→ **Required action**: What you should output is the data below, unchanged in every character.

→ **Supplied information**:
________

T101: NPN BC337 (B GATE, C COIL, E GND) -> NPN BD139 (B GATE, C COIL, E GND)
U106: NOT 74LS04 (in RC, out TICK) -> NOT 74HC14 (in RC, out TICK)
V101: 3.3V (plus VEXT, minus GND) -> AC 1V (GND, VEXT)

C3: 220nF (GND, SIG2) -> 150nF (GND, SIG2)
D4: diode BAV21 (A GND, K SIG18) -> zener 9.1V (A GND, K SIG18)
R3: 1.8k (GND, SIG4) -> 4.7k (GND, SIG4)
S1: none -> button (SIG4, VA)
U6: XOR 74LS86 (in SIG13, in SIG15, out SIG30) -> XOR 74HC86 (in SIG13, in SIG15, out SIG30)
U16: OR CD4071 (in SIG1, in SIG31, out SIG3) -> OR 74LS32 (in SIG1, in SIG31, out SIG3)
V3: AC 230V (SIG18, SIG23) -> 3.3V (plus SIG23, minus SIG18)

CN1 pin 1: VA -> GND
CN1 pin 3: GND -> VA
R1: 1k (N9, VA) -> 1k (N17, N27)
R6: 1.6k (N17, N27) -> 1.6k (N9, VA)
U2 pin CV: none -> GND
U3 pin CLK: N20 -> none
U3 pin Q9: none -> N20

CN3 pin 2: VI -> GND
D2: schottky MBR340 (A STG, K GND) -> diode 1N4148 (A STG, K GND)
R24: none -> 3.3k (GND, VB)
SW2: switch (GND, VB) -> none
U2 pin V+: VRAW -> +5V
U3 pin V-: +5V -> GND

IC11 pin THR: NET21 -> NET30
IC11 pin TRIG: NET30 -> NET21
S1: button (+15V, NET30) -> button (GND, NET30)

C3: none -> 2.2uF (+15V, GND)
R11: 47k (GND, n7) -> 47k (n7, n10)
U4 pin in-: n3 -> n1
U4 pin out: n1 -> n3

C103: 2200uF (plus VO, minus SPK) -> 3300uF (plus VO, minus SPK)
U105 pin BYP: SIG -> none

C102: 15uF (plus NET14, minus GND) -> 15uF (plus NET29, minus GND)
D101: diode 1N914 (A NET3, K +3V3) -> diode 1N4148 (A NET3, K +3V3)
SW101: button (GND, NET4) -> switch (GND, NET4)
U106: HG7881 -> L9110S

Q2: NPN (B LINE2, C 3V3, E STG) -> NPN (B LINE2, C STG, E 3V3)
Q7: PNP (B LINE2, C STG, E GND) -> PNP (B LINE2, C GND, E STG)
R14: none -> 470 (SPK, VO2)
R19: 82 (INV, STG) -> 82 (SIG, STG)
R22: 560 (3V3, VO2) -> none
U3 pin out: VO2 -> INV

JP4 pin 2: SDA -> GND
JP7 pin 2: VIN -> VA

________

→ **Exercise response**:
T101: NPN BC337 (B GATE, C COIL, E GND) -> NPN BD139 (B GATE, C COIL, E GND)
U106: NOT 74LS04 (in RC, out TICK) -> NOT 74HC14 (in RC, out TICK)
V101: 3.3V (plus VEXT, minus GND) -> AC 1V (GND, VEXT)

C3: 220nF (GND, SIG2) -> 150nF (GND, SIG2)
D4: diode BAV21 (A GND, K SIG18) -> zener 9.1V (A GND, K SIG18)
R3: 1.8k (GND, SIG4) -> 4.7k (GND, SIG4)
S1: none -> button (SIG4, VA)
U6: XOR 74LS86 (in SIG13, in SIG15, out SIG30) -> XOR 74HC86 (in SIG13, in SIG15, out SIG30)
U16: OR CD4071 (in SIG1, in SIG31, out SIG3) -> OR 74LS32 (in SIG1, in SIG31, out SIG3)
V3: AC 230V (SIG18, SIG23) -> 3.3V (plus SIG23, minus SIG18)

CN1 pin 1: VA -> GND
CN1 pin 3: GND -> VA
R1: 1k (N9, VA) -> 1k (N17, N27)
R6: 1.6k (N17, N27) -> 1.6k (N9, VA)
U2 pin CV: none -> GND
U3 pin CLK: N20 -> none
U3 pin Q9: none -> N20

CN3 pin 2: VI -> GND
D2: schottky MBR340 (A STG, K GND) -> diode 1N4148 (A STG, K GND)
R24: none -> 3.3k (GND, VB)
SW2: switch (GND, VB) -> none
U2 pin V+: VRAW -> +5V
U3 pin V-: +5V -> GND

IC11 pin THR: NET21 -> NET30
IC11 pin TRIG: NET30 -> NET21
S1: button (+15V, NET30) -> button (GND, NET30)

C3: none -> 2.2uF (+15V, GND)
R11: 47k (GND, n7) -> 47k (n7, n10)
U4 pin in-: n3 -> n1
U4 pin out: n1 -> n3

C103: 2200uF (plus VO, minus SPK) -> 3300uF (plus VO, minus SPK)
U105 pin BYP: SIG -> none

C102: 15uF (plus NET14, minus GND) -> 15uF (plus NET29, minus GND)
D101: diode 1N914 (A NET3, K +3V3) -> diode 1N4148 (A NET3, K +3V3)
SW101: button (GND, NET4) -> switch (GND, NET4)
U106: HG7881 -> L9110S

Q2: NPN (B LINE2, C 3V3, E STG) -> NPN (B LINE2, C STG, E 3V3)
Q7: PNP (B LINE2, C STG, E GND) -> PNP (B LINE2, C GND, E STG)
R14: none -> 470 (SPK, VO2)
R19: 82 (INV, STG) -> 82 (SIG, STG)
R22: 560 (3V3, VO2) -> none
U3 pin out: VO2 -> INV

JP4 pin 2: SDA -> GND
JP7 pin 2: VIN -> VA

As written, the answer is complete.